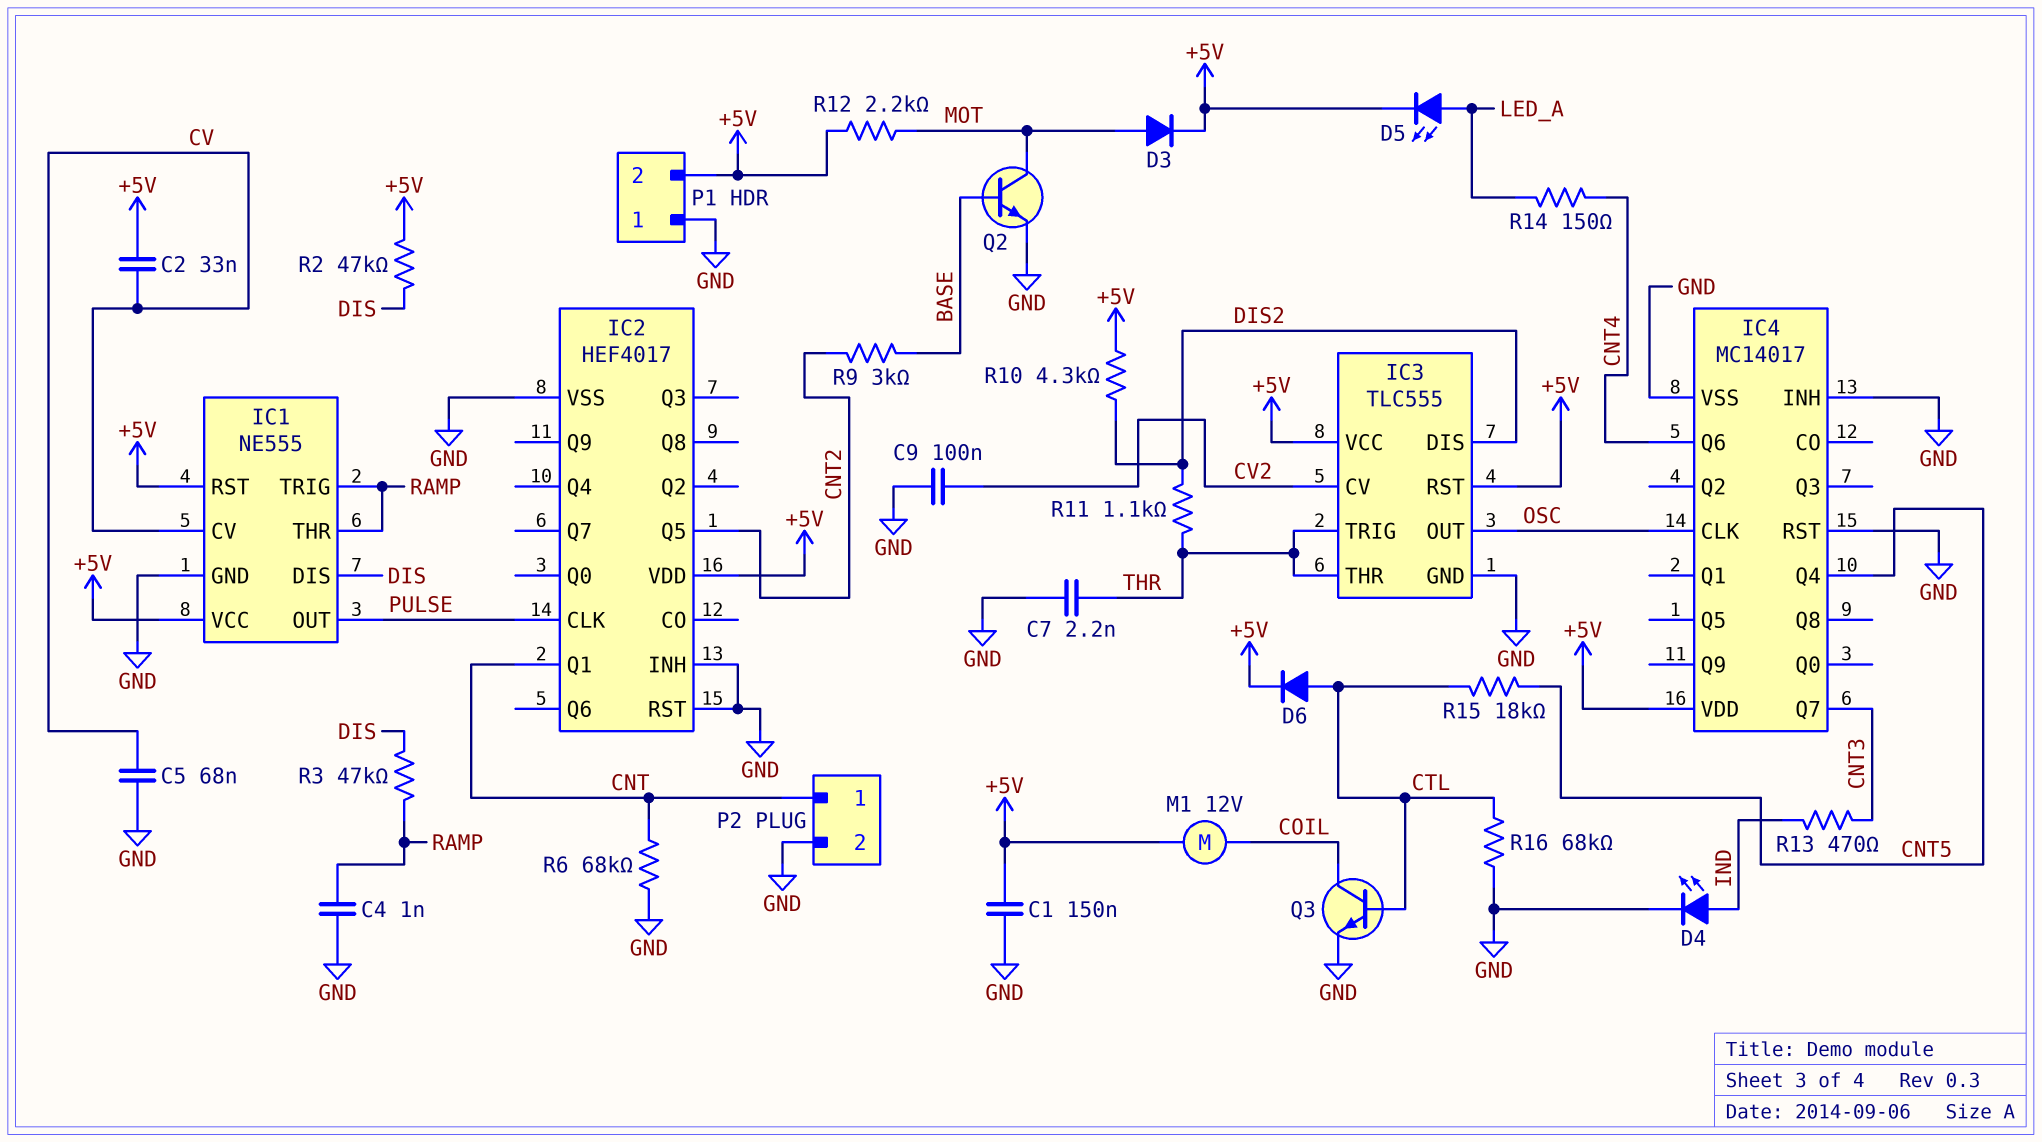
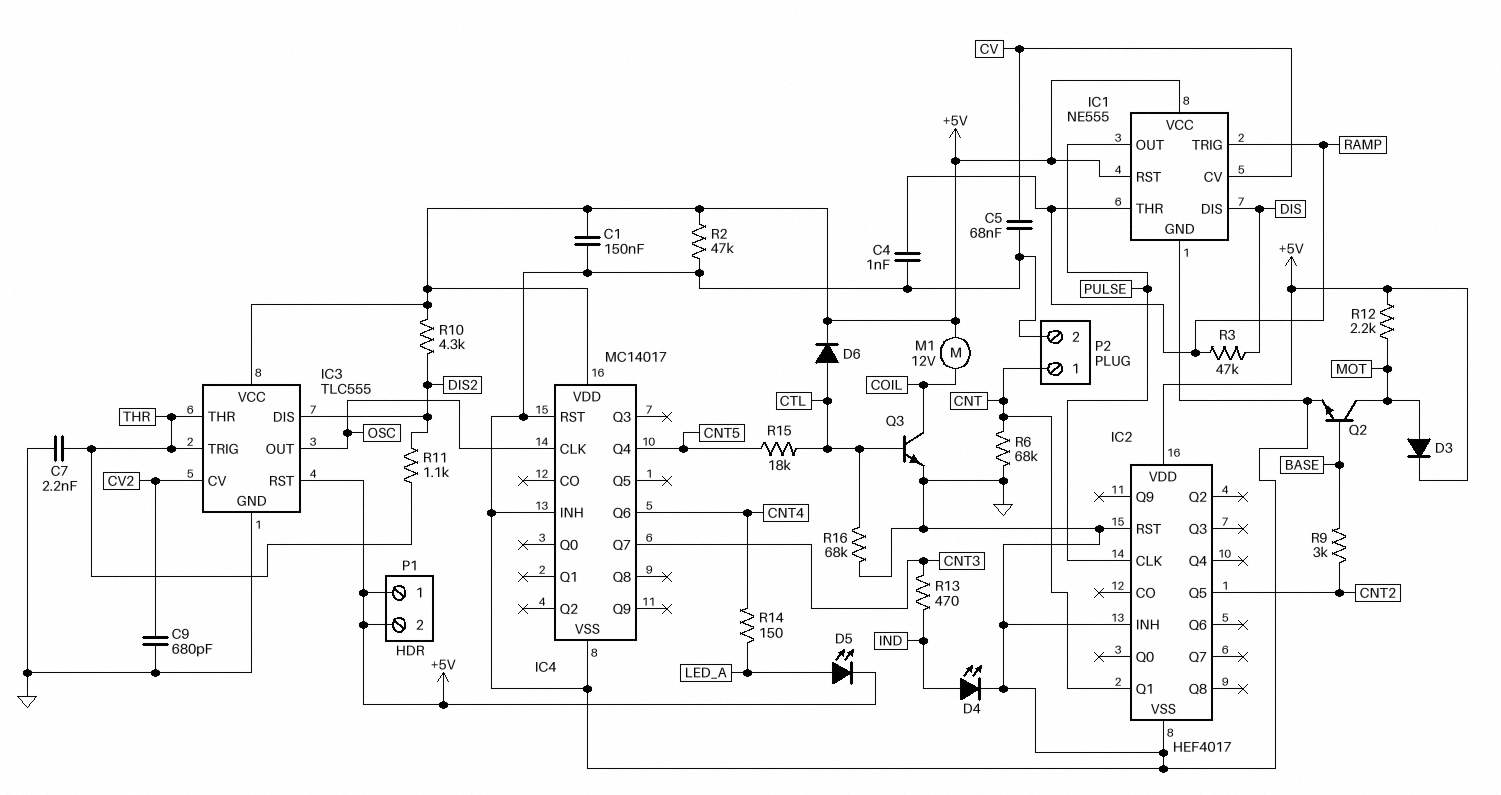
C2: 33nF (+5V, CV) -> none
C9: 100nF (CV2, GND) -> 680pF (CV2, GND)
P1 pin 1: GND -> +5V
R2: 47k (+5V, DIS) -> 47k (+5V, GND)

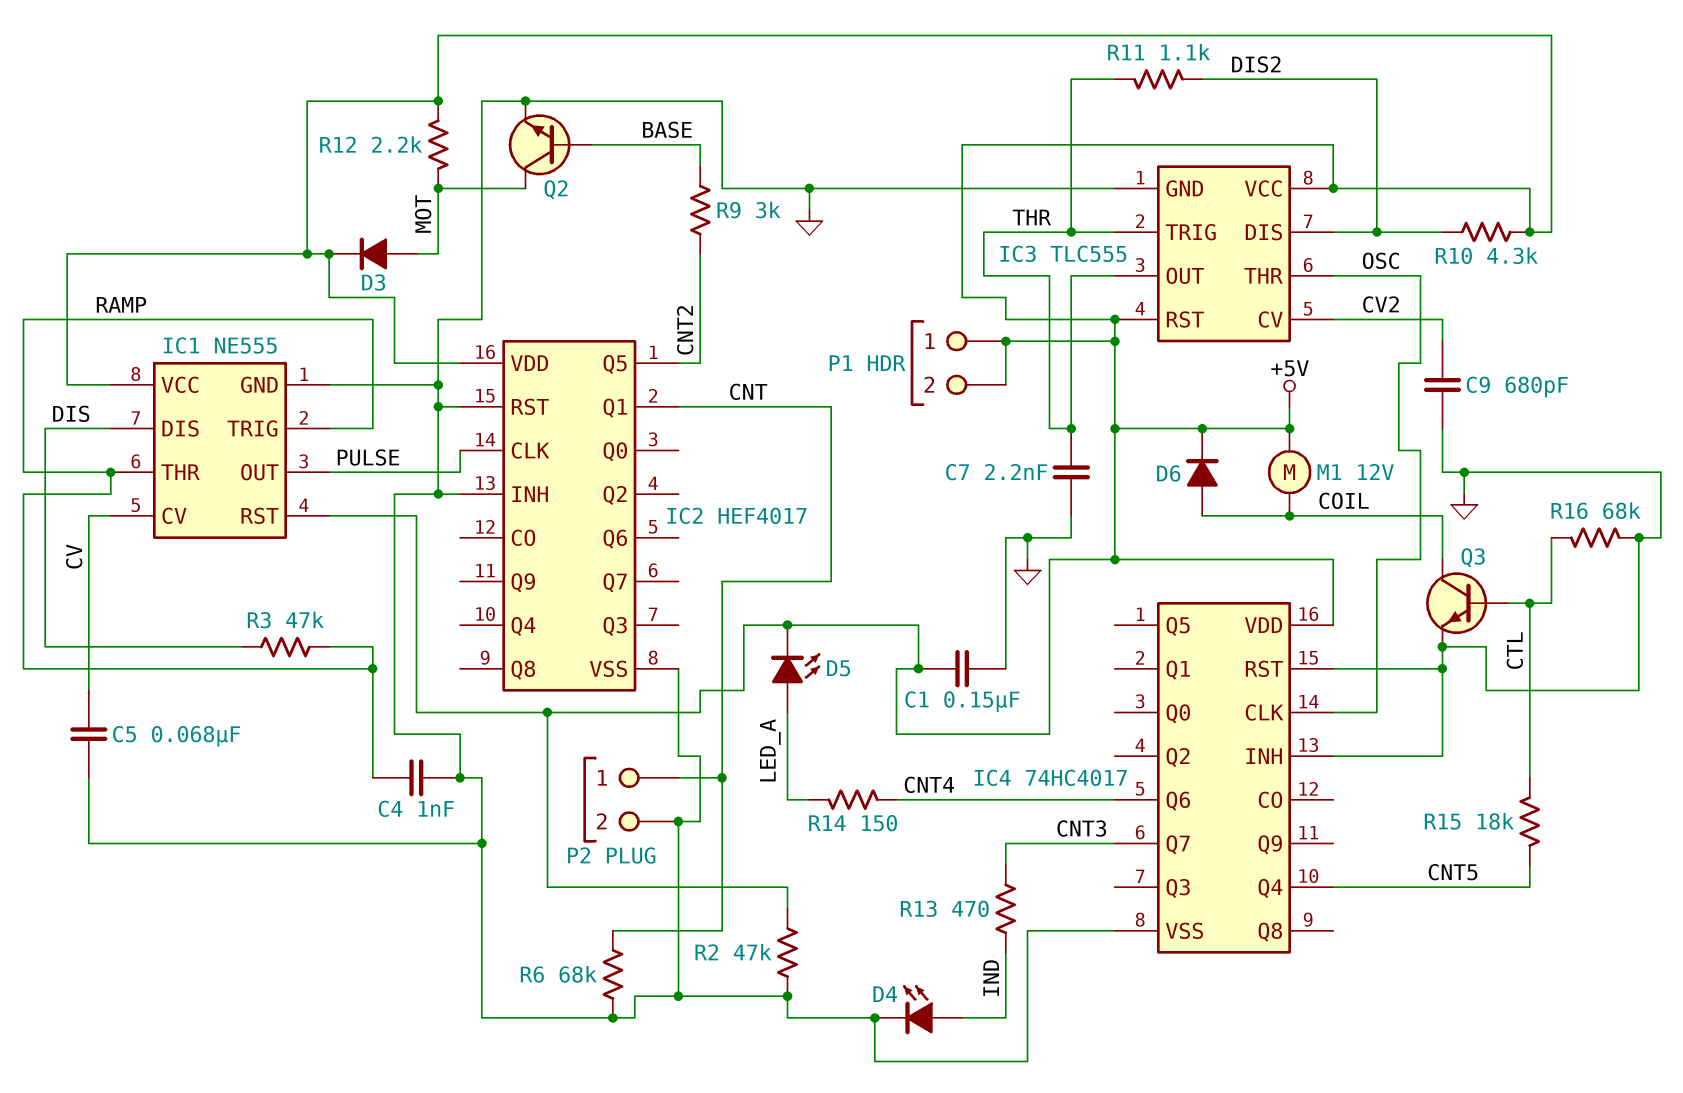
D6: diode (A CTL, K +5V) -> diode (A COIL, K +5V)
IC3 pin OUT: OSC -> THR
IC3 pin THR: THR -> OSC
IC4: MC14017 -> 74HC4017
◆ ◆ ◆
### [WHAT YOU WILL DO]
The full listing must come back exactly as written, with its pictures left out.

### [ANSWER AREA]
C2: 33nF (+5V, CV) -> none
C9: 100nF (CV2, GND) -> 680pF (CV2, GND)
P1 pin 1: GND -> +5V
R2: 47k (+5V, DIS) -> 47k (+5V, GND)

D6: diode (A CTL, K +5V) -> diode (A COIL, K +5V)
IC3 pin OUT: OSC -> THR
IC3 pin THR: THR -> OSC
IC4: MC14017 -> 74HC4017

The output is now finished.